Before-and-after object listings
■ ■ ■ ■ ■ ■ ■
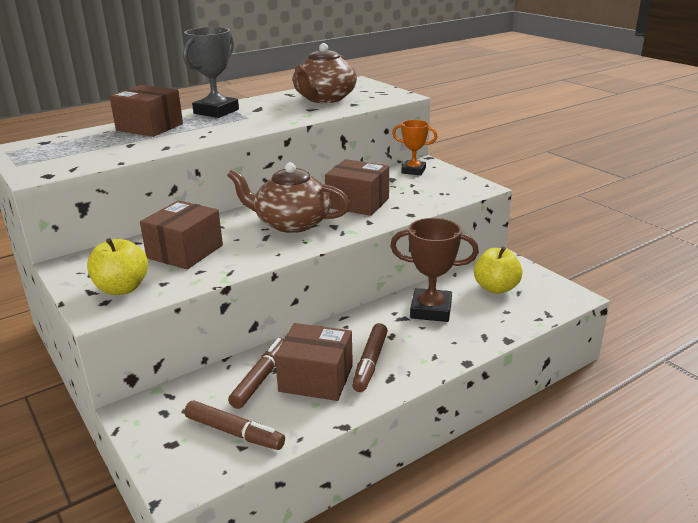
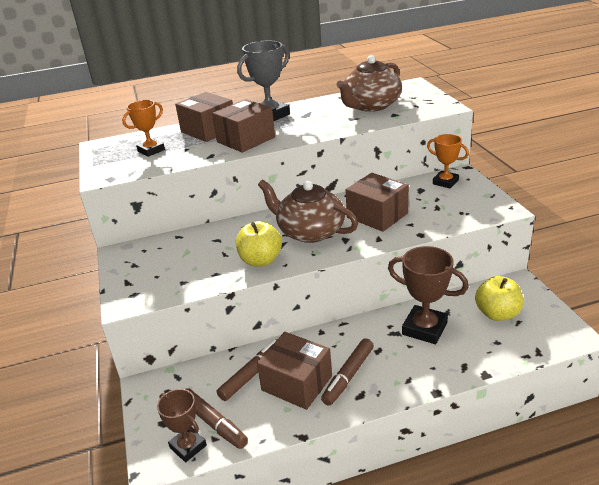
camera: 20 degrees right, 5 degrees up
(87, 148) = (151, 150): none -> orange trophy
(122, 288) = (151, 283): yellow apple -> yellow apple (260, 260)
(185, 252) = (212, 251): brown box -> brown box (246, 140)
(212, 461) = (188, 446): none -> brown trophy

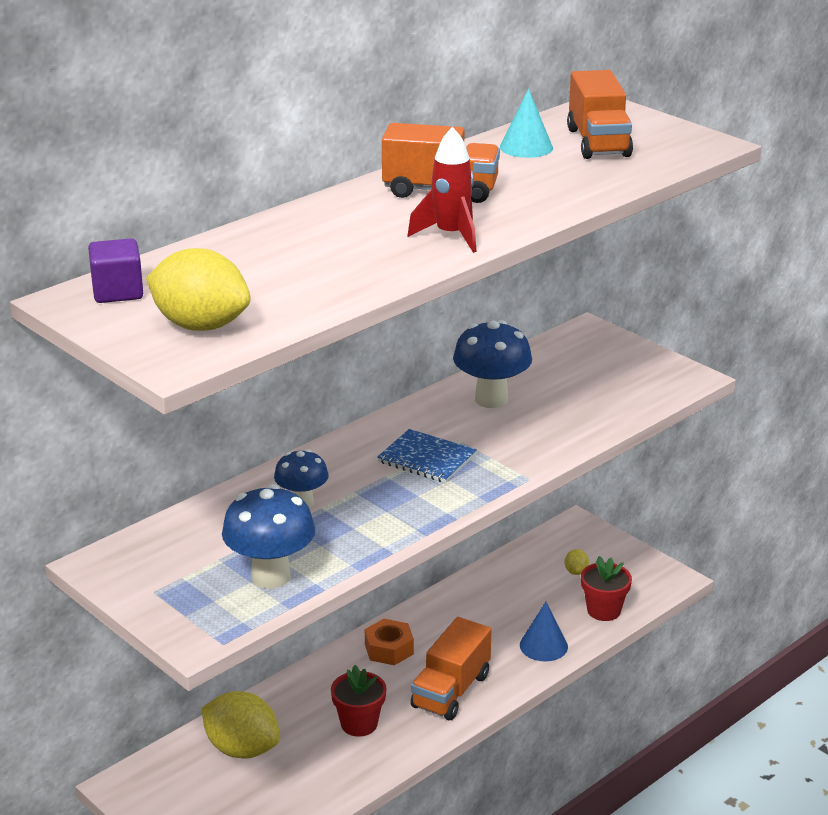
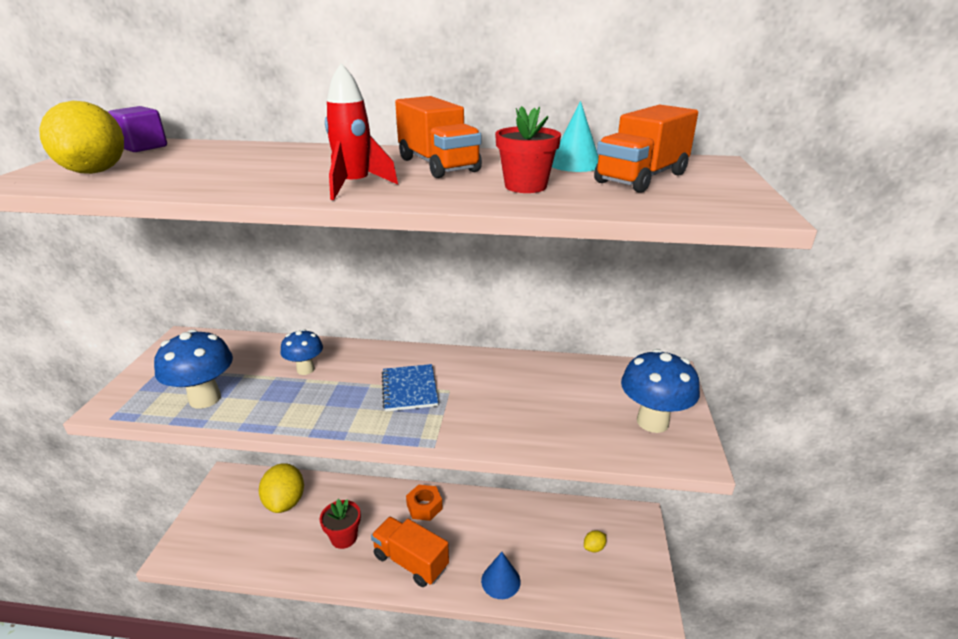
camera: 50 degrees right, 0 degrees up
(451, 691) = (411, 561): orange truck -> orange truck turned 45 degrees clockwise
(491, 399) = (518, 378): blue mushroom -> blue mushroom (652, 422)
(603, 610) = (572, 591): red flower pot -> red flower pot (525, 186)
■ ■ ■ ■ ■ ■ ■
Exercise prompt >>
Repeat the data in full and exactly. Omit pictures.

Task solution >>
camera: 20 degrees right, 5 degrees up
(87, 148) = (151, 150): none -> orange trophy
(122, 288) = (151, 283): yellow apple -> yellow apple (260, 260)
(185, 252) = (212, 251): brown box -> brown box (246, 140)
(212, 461) = (188, 446): none -> brown trophy

camera: 50 degrees right, 0 degrees up
(451, 691) = (411, 561): orange truck -> orange truck turned 45 degrees clockwise
(491, 399) = (518, 378): blue mushroom -> blue mushroom (652, 422)
(603, 610) = (572, 591): red flower pot -> red flower pot (525, 186)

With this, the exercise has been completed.